*Action item*.
Could you restate the data word for word and drop the pictures?

*Dataset*.
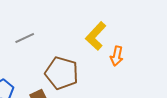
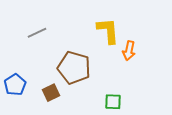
yellow L-shape: (96, 36) -> (108, 31), turned 132

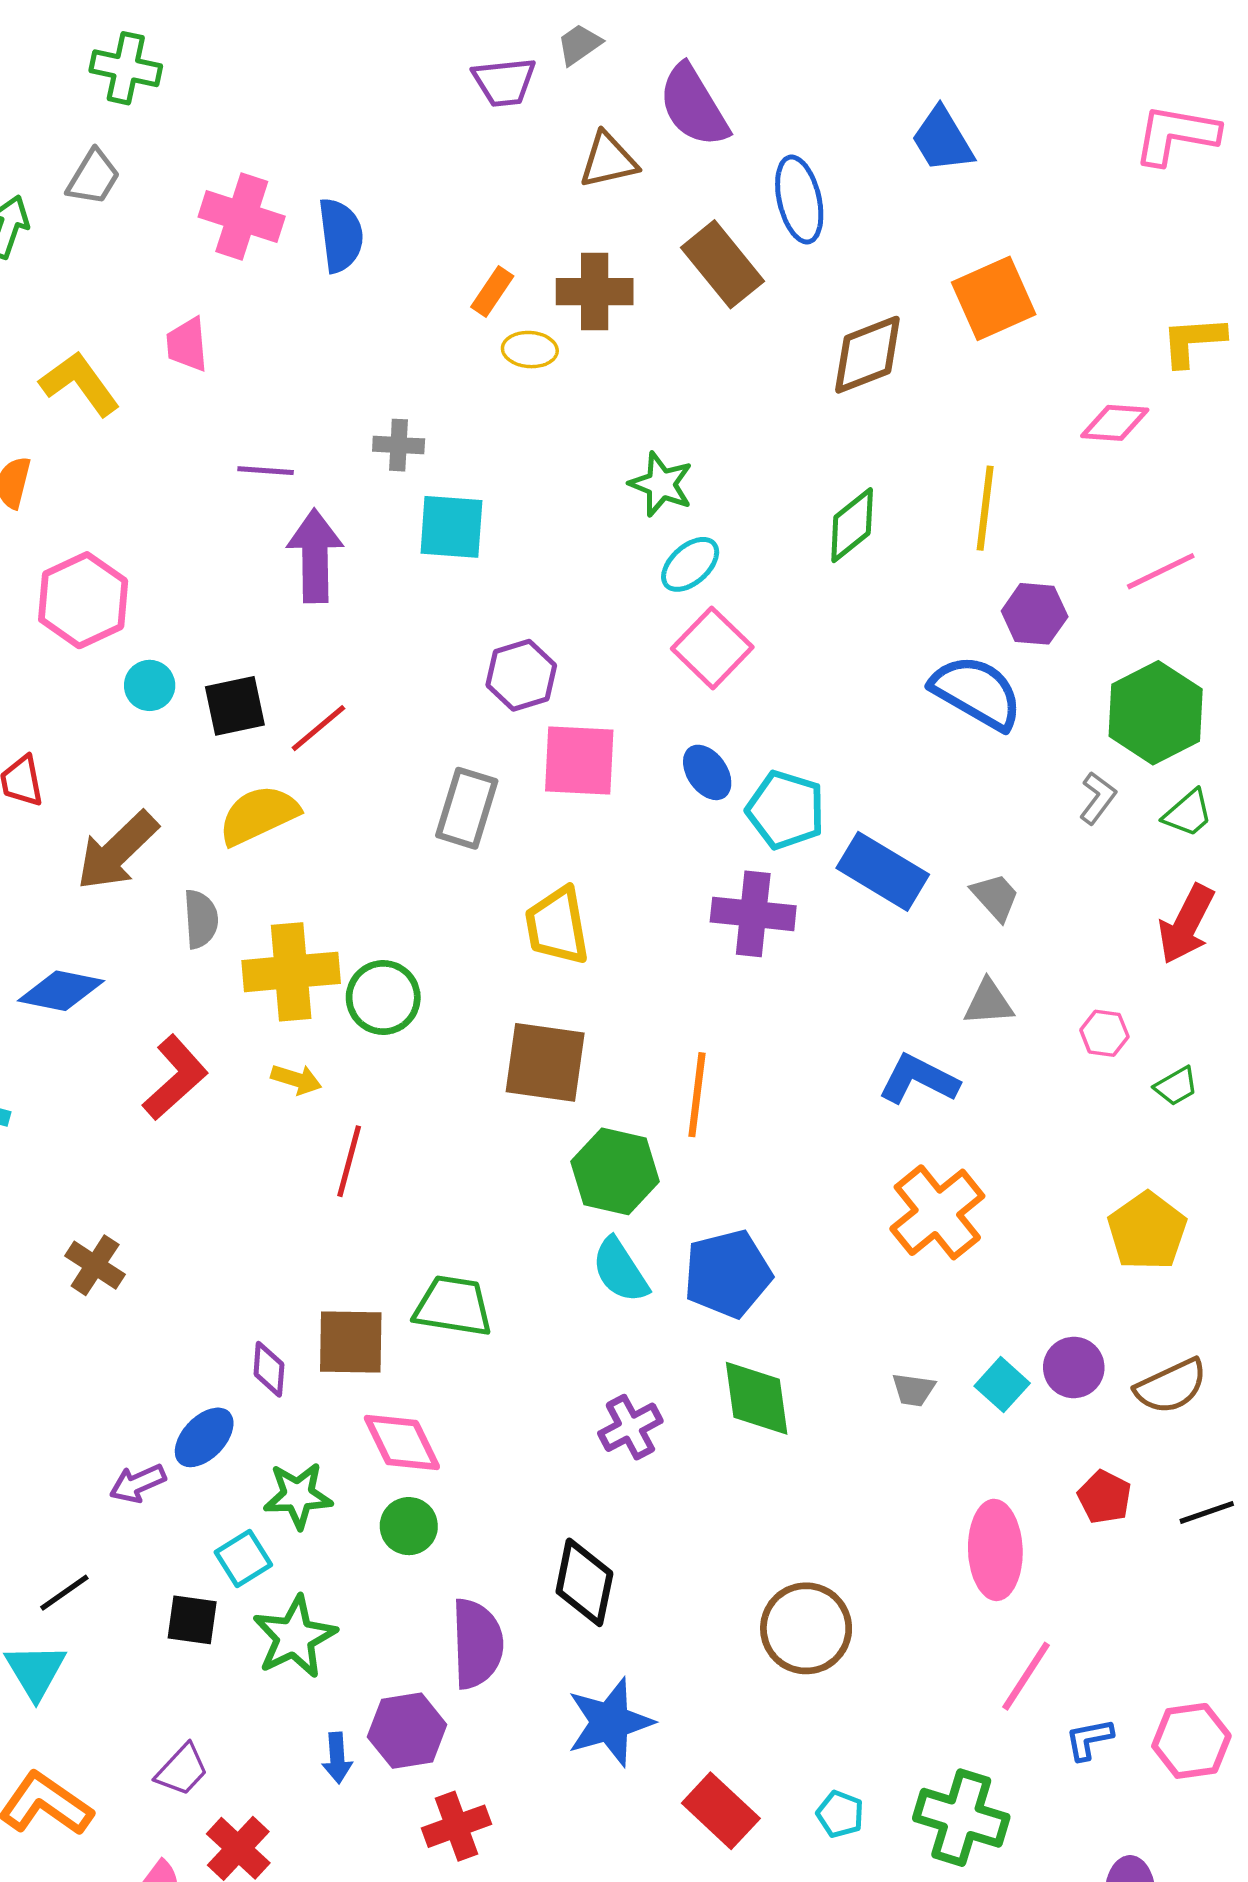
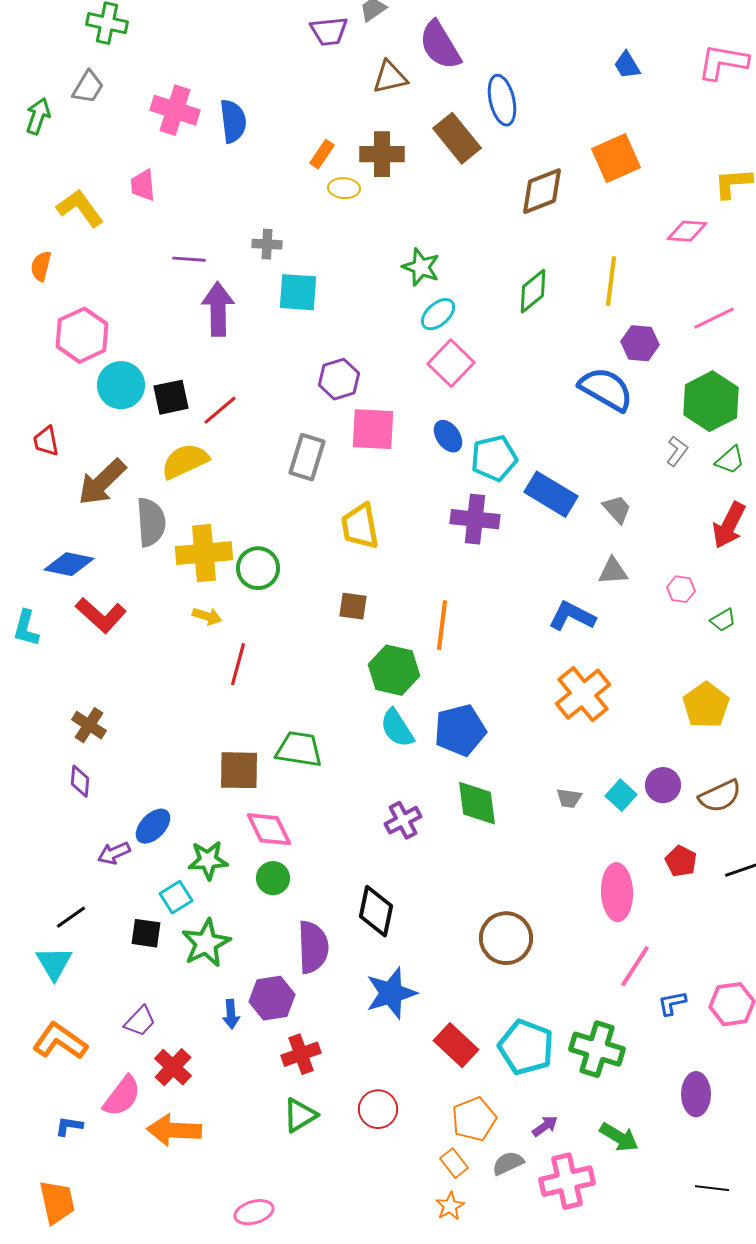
blue trapezoid: (942, 140) -> (627, 65), moved, size x0.7
cyan circle: (150, 685) -> (121, 385), size x1.6
cyan pentagon: (786, 810) -> (494, 458), turned -30
gray semicircle: (201, 919) -> (151, 522), size x1.4
brown square: (545, 1062) -> (353, 606), size x0.6
red L-shape: (175, 1078) -> (101, 615), moved, turned 84
purple diamond: (269, 1369) -> (80, 781), moved
cyan pentagon: (840, 1814) -> (526, 1047), size x2.0

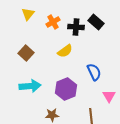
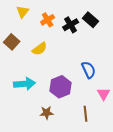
black cross: (76, 27) -> (71, 25), turned -35
yellow semicircle: (65, 51) -> (40, 49), moved
brown square: (26, 53) -> (12, 42), moved

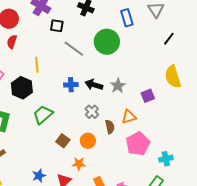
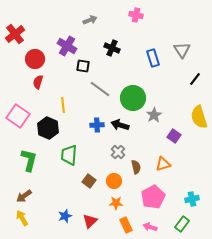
green circle: (107, 42) -> (133, 98), moved
gray star: (118, 86) -> (154, 115), moved
purple square: (148, 96) -> (174, 136), turned -32
green trapezoid: (43, 115) -> (69, 155), turned -45
orange triangle: (129, 117) -> (163, 164), moved
pink pentagon: (138, 144) -> (153, 197), moved
orange star: (79, 164) -> (116, 203), moved

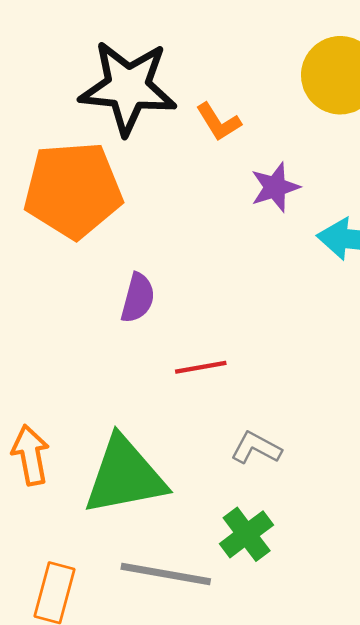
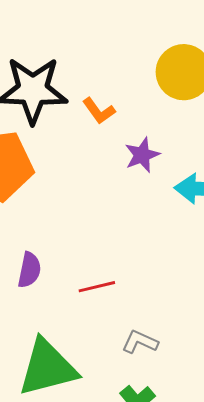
purple semicircle: (138, 298) -> (29, 270), moved

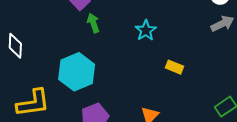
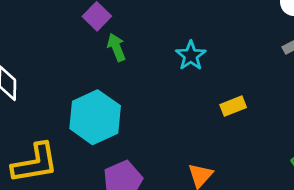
yellow rectangle: (175, 67) -> (233, 106), turned -42

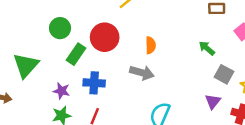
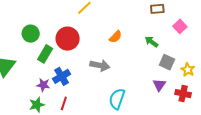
orange semicircle: (151, 45) -> (116, 37), moved, turned 48
blue cross: (94, 83) -> (62, 76), turned -30
purple star: (61, 91) -> (43, 85), moved

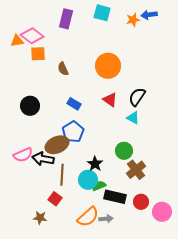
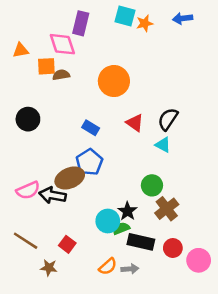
orange star: (133, 20) -> (145, 23), moved
pink diamond: (32, 36) -> (62, 44), moved, turned 35
orange circle: (108, 66) -> (114, 81), moved
brown semicircle: (63, 69) -> (61, 75), moved, turned 104
black circle: (30, 106) -> (28, 119), moved
black star: (95, 164) -> (127, 211), moved
brown line: (62, 175) -> (26, 241), moved, turned -60
orange semicircle: (88, 217) -> (108, 266), size x0.7

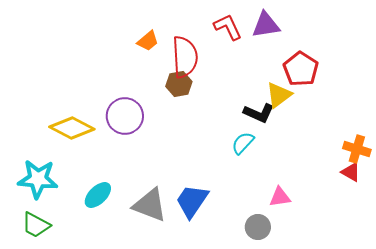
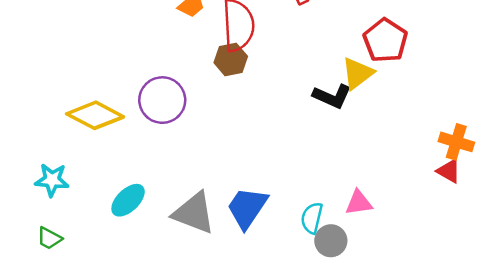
cyan semicircle: (243, 143) -> (312, 218), moved, turned -30
cyan star: (38, 179) -> (52, 180), size x0.7
green trapezoid: (36, 225) -> (49, 238), size x0.7

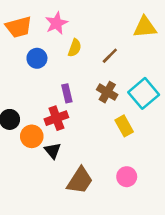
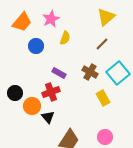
orange trapezoid: (19, 27) -> (22, 22), turned -35
yellow triangle: (145, 27) -> (106, 17), moved, turned -36
brown line: (110, 56) -> (102, 44), moved
purple rectangle: (67, 93) -> (59, 73), turned -48

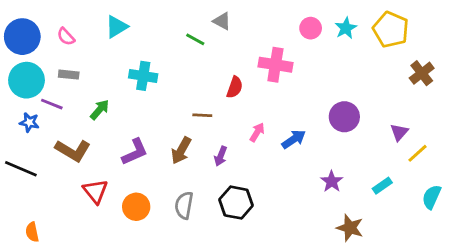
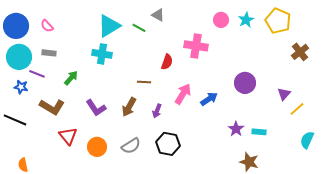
cyan triangle: (117, 27) -> (109, 26), moved, size x1.4
pink arrow: (257, 132) -> (183, 94), size x1.5
purple L-shape: (135, 152) -> (96, 108), turned 80
cyan rectangle: (382, 186) -> (259, 132), moved, turned 40
gray semicircle: (184, 205) -> (131, 146), turned -132

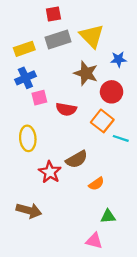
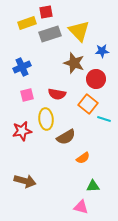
yellow rectangle: (24, 49) -> (27, 23), moved
pink square: (39, 98) -> (27, 95), moved
yellow ellipse: (28, 138) -> (46, 119), moved
red star: (50, 172) -> (22, 131), moved, turned 30

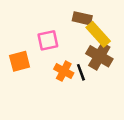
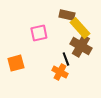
orange square: (20, 61) -> (16, 63), moved
orange cross: (64, 71) -> (60, 72), moved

*Exercise answer*.
yellow L-shape: (96, 36) -> (108, 31), turned 132

blue trapezoid: (942, 140) -> (627, 65), moved, size x0.7
cyan circle: (150, 685) -> (121, 385), size x1.6
cyan pentagon: (786, 810) -> (494, 458), turned -30
gray semicircle: (201, 919) -> (151, 522), size x1.4
brown square: (545, 1062) -> (353, 606), size x0.6
red L-shape: (175, 1078) -> (101, 615), moved, turned 84
purple diamond: (269, 1369) -> (80, 781), moved
cyan pentagon: (840, 1814) -> (526, 1047), size x2.0

black cross: (76, 27) -> (71, 25), turned -35
yellow semicircle: (65, 51) -> (40, 49), moved
brown square: (26, 53) -> (12, 42), moved

green circle: (107, 42) -> (133, 98), moved
gray star: (118, 86) -> (154, 115), moved
purple square: (148, 96) -> (174, 136), turned -32
green trapezoid: (43, 115) -> (69, 155), turned -45
orange triangle: (129, 117) -> (163, 164), moved
pink pentagon: (138, 144) -> (153, 197), moved
orange star: (79, 164) -> (116, 203), moved

purple semicircle: (138, 298) -> (29, 270), moved

yellow rectangle: (175, 67) -> (233, 106), turned -42

orange semicircle: (151, 45) -> (116, 37), moved, turned 48
blue cross: (94, 83) -> (62, 76), turned -30
purple star: (61, 91) -> (43, 85), moved

orange star: (133, 20) -> (145, 23), moved
pink diamond: (32, 36) -> (62, 44), moved, turned 35
orange circle: (108, 66) -> (114, 81), moved
brown semicircle: (63, 69) -> (61, 75), moved, turned 104
black circle: (30, 106) -> (28, 119), moved
black star: (95, 164) -> (127, 211), moved
brown line: (62, 175) -> (26, 241), moved, turned -60
orange semicircle: (88, 217) -> (108, 266), size x0.7

cyan semicircle: (243, 143) -> (312, 218), moved, turned -30
cyan star: (38, 179) -> (52, 180), size x0.7
green trapezoid: (36, 225) -> (49, 238), size x0.7

orange trapezoid: (19, 27) -> (22, 22), turned -35
yellow triangle: (145, 27) -> (106, 17), moved, turned -36
brown line: (110, 56) -> (102, 44), moved
purple rectangle: (67, 93) -> (59, 73), turned -48

cyan triangle: (117, 27) -> (109, 26), moved, size x1.4
pink arrow: (257, 132) -> (183, 94), size x1.5
purple L-shape: (135, 152) -> (96, 108), turned 80
cyan rectangle: (382, 186) -> (259, 132), moved, turned 40
gray semicircle: (184, 205) -> (131, 146), turned -132

yellow rectangle: (24, 49) -> (27, 23), moved
pink square: (39, 98) -> (27, 95), moved
yellow ellipse: (28, 138) -> (46, 119), moved
red star: (50, 172) -> (22, 131), moved, turned 30

orange square: (20, 61) -> (16, 63), moved
orange cross: (64, 71) -> (60, 72), moved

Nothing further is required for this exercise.